Swap every "rotated" for "turned" in the part of the data that opens with its first line and closes with the line containing "blue triangle at", leaving everything else unchanged. Return only that part.

RECORDS FOR THE TASK –
------------------------------------------------
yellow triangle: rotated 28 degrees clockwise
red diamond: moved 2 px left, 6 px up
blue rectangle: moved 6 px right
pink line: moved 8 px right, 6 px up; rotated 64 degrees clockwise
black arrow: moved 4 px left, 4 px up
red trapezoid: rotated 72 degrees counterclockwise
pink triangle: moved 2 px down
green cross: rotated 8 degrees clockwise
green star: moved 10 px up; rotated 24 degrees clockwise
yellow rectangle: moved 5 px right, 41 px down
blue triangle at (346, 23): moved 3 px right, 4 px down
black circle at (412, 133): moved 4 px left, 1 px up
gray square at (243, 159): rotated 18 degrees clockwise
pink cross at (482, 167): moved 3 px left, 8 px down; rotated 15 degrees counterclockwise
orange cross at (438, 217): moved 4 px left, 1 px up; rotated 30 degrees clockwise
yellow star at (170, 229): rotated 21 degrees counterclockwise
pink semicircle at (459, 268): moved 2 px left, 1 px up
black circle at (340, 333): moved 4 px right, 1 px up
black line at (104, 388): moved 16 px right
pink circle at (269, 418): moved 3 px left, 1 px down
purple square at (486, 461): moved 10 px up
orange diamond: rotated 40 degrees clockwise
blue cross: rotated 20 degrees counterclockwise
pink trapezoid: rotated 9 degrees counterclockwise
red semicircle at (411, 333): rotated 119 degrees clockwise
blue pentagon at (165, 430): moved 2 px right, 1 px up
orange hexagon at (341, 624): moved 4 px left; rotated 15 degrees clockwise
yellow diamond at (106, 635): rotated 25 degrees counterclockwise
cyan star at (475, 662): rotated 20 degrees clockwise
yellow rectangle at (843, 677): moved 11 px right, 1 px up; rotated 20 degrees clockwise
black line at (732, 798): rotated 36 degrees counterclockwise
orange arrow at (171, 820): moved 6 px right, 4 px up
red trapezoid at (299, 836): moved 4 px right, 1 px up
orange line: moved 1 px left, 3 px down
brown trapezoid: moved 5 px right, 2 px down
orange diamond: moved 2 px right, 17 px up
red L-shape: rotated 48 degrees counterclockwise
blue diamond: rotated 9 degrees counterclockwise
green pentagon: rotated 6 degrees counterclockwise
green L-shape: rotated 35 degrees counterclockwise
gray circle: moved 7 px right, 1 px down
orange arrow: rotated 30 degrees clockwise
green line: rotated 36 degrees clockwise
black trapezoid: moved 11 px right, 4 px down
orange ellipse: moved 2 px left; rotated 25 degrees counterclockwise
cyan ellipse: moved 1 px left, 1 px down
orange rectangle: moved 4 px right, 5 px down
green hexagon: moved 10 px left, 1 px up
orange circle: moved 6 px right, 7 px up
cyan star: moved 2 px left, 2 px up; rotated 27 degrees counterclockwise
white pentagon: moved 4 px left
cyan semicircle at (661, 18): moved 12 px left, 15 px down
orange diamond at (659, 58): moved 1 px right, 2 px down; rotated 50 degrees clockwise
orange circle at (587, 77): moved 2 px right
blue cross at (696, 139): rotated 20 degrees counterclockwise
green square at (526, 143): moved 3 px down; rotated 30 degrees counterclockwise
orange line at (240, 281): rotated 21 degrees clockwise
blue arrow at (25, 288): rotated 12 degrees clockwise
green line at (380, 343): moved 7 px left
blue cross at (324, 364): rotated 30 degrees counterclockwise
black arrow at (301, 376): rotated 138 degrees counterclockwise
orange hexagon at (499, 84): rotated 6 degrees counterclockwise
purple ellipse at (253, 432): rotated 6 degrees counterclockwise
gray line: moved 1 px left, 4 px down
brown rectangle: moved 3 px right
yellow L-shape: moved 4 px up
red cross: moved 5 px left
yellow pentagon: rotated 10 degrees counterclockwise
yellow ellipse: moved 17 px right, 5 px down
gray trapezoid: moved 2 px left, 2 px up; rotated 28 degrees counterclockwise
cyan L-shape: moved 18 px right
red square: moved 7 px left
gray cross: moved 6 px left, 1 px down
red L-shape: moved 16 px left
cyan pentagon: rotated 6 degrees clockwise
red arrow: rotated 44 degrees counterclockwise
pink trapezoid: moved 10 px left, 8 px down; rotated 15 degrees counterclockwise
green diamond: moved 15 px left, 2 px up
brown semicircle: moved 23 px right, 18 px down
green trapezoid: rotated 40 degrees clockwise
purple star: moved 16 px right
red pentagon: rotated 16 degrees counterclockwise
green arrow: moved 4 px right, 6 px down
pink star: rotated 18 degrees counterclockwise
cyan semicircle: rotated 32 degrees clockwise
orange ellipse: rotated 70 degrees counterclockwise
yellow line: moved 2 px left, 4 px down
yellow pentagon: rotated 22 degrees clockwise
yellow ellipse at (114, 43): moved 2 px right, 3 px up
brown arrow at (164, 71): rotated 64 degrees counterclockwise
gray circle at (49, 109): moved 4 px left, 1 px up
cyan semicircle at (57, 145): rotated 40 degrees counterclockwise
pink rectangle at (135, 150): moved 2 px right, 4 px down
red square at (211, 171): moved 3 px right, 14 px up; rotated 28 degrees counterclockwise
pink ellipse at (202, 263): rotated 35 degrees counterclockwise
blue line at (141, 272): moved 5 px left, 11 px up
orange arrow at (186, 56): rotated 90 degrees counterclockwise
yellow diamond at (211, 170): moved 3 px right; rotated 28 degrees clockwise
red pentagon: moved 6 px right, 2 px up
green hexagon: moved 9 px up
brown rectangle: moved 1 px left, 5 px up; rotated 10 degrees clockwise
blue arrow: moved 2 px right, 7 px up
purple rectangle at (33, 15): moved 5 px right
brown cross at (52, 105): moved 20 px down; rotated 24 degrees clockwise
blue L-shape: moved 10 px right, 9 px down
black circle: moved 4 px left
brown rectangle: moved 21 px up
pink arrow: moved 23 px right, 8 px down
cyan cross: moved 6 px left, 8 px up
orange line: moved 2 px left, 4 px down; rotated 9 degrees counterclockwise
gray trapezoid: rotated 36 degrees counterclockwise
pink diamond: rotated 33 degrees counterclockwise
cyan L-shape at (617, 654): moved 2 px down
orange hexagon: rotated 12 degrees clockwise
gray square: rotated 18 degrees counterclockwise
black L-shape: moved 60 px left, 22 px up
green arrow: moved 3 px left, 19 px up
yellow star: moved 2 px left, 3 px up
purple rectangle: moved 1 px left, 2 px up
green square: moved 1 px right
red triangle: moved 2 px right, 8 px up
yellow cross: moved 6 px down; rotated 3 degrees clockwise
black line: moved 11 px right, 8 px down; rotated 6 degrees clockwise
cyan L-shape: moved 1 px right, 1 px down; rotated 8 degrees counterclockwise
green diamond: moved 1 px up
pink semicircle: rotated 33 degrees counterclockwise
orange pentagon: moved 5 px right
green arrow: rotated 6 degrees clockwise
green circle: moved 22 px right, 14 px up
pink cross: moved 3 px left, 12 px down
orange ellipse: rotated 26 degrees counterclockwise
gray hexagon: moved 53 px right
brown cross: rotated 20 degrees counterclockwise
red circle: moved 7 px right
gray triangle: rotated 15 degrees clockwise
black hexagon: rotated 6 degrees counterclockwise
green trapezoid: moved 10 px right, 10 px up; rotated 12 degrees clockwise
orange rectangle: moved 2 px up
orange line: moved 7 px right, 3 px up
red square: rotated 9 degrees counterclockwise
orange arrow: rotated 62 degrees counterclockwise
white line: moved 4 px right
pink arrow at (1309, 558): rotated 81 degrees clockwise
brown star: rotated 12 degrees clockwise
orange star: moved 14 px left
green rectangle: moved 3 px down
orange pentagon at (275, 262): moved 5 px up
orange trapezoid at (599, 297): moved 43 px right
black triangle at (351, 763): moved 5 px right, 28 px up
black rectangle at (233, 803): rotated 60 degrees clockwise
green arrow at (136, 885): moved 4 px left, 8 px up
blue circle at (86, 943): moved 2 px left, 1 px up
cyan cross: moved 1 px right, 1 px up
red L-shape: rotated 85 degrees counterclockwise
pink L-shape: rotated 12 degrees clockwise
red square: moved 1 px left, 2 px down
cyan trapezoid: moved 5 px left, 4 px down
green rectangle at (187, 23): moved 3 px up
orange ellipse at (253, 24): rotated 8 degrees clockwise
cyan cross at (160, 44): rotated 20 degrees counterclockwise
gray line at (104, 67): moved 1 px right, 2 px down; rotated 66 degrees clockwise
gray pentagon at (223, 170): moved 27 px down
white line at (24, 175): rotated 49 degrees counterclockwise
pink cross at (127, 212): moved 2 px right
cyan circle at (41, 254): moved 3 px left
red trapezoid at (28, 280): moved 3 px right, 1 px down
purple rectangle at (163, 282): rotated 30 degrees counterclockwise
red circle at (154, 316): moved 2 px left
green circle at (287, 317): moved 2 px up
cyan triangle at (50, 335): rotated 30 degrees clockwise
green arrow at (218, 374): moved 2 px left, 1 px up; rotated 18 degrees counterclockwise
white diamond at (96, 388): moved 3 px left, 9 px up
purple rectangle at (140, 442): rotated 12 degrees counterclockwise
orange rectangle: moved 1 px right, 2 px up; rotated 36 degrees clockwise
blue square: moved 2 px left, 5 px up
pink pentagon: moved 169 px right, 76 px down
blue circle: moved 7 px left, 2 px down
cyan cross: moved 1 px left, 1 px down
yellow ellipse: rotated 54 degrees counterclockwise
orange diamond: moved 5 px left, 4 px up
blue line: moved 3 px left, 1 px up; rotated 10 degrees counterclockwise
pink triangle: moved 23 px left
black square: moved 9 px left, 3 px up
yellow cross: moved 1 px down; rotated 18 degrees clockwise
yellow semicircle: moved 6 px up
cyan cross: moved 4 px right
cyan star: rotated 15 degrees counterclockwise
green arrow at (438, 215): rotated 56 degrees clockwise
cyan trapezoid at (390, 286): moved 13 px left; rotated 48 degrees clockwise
------------------------------------------------
WRITTEN ANSWER –
yellow triangle: turned 28 degrees clockwise
red diamond: moved 2 px left, 6 px up
blue rectangle: moved 6 px right
pink line: moved 8 px right, 6 px up; turned 64 degrees clockwise
black arrow: moved 4 px left, 4 px up
red trapezoid: turned 72 degrees counterclockwise
pink triangle: moved 2 px down
green cross: turned 8 degrees clockwise
green star: moved 10 px up; turned 24 degrees clockwise
yellow rectangle: moved 5 px right, 41 px down
blue triangle at (346, 23): moved 3 px right, 4 px down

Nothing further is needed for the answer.